### STUDY MATERIAL
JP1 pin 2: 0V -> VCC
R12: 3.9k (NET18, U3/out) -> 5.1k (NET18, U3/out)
--
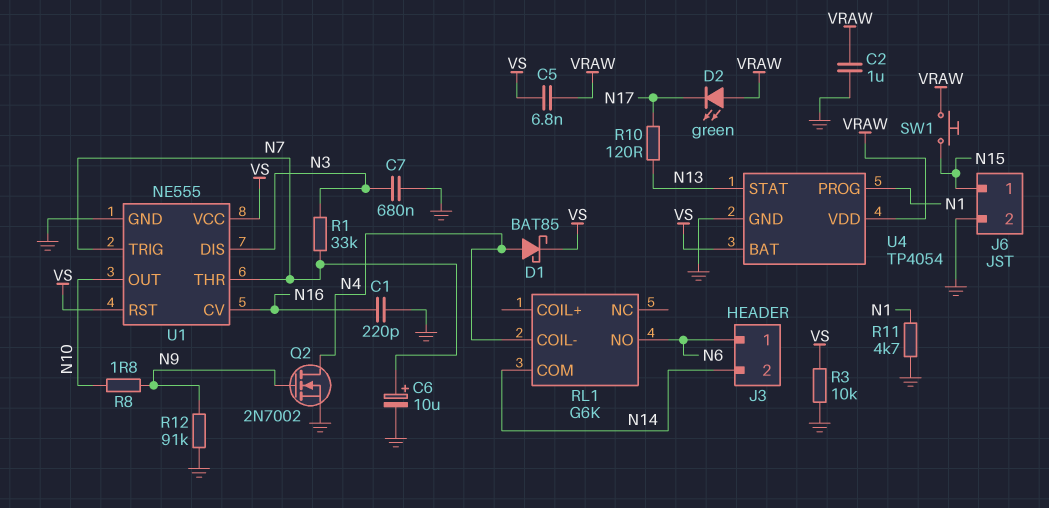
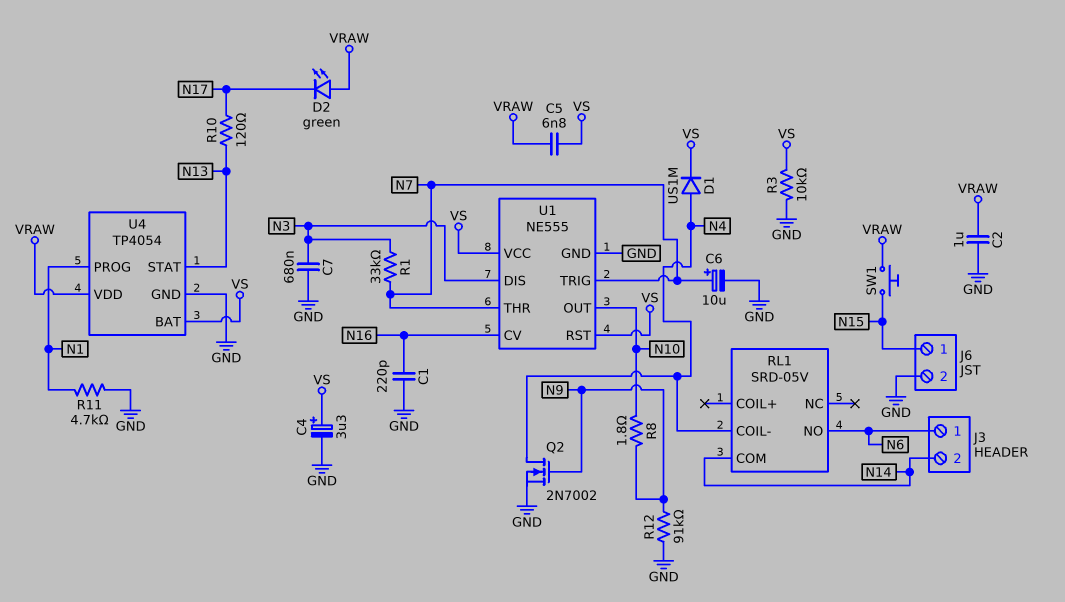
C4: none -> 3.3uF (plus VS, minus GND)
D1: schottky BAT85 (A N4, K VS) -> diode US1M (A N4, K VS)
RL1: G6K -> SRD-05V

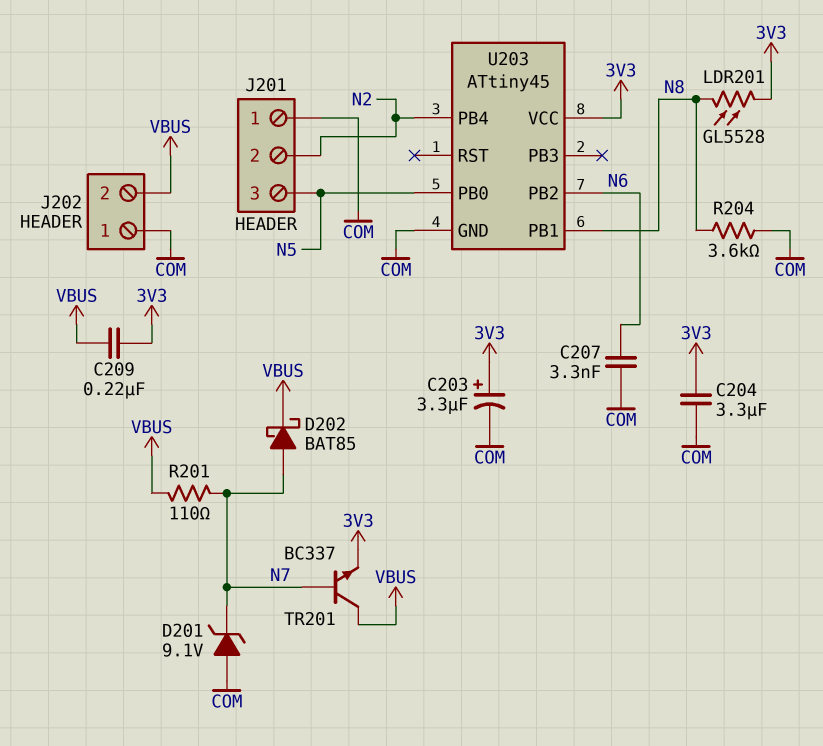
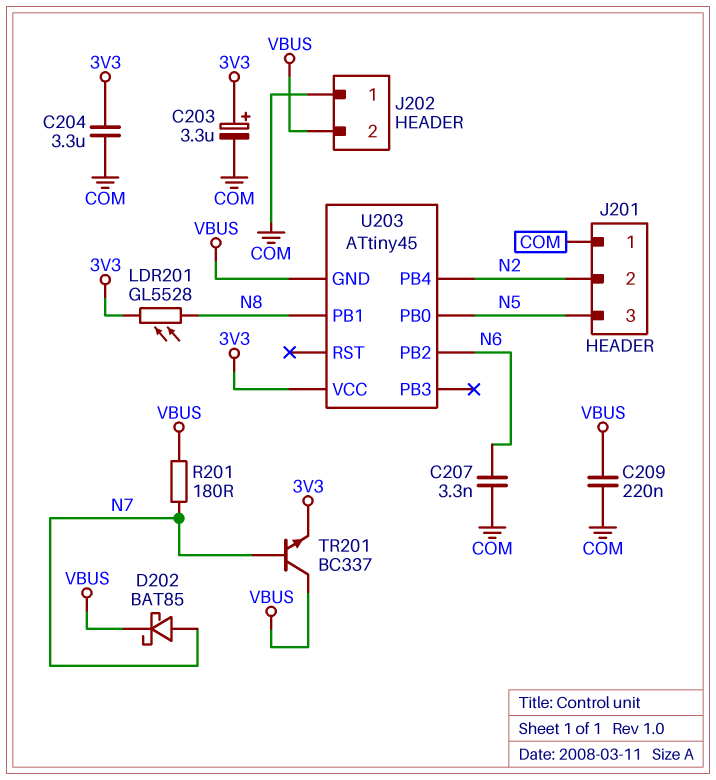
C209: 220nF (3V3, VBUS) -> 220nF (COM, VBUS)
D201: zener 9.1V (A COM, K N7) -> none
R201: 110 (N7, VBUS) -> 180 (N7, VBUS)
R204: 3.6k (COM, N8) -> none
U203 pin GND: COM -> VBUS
* * *
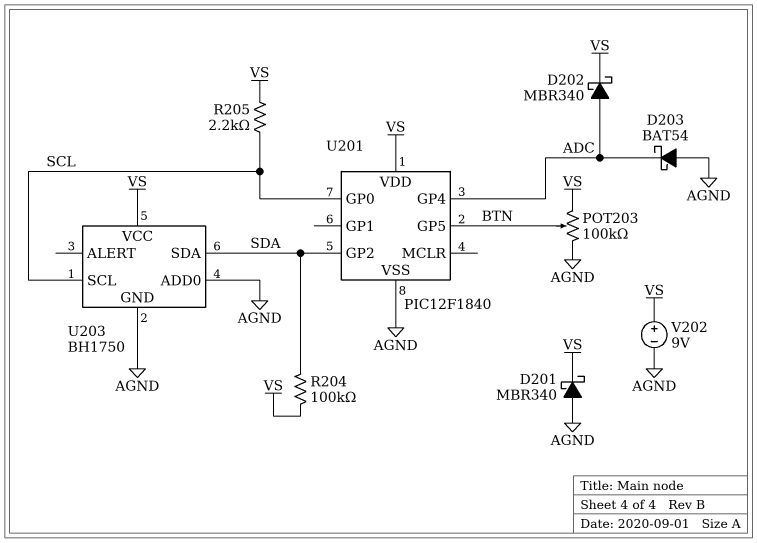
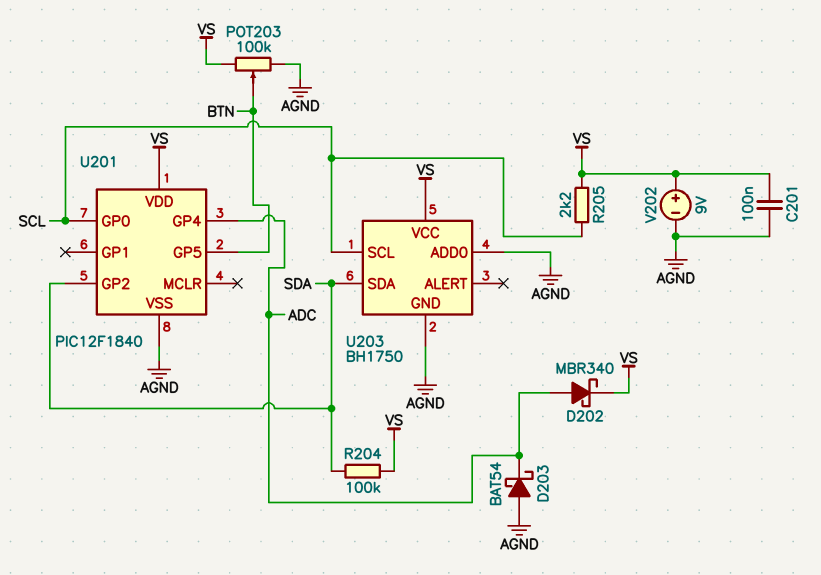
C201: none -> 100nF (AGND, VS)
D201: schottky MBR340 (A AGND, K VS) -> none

### EXERCISE PROMPT
Once the line with "JP1 pin 2: 0V -> VCC" is found in the records above, print exactly that line and every line after it through the line with "R12: 3.9k (NET18, U3/out)".

### TASK OUTPUT
JP1 pin 2: 0V -> VCC
R12: 3.9k (NET18, U3/out) -> 5.1k (NET18, U3/out)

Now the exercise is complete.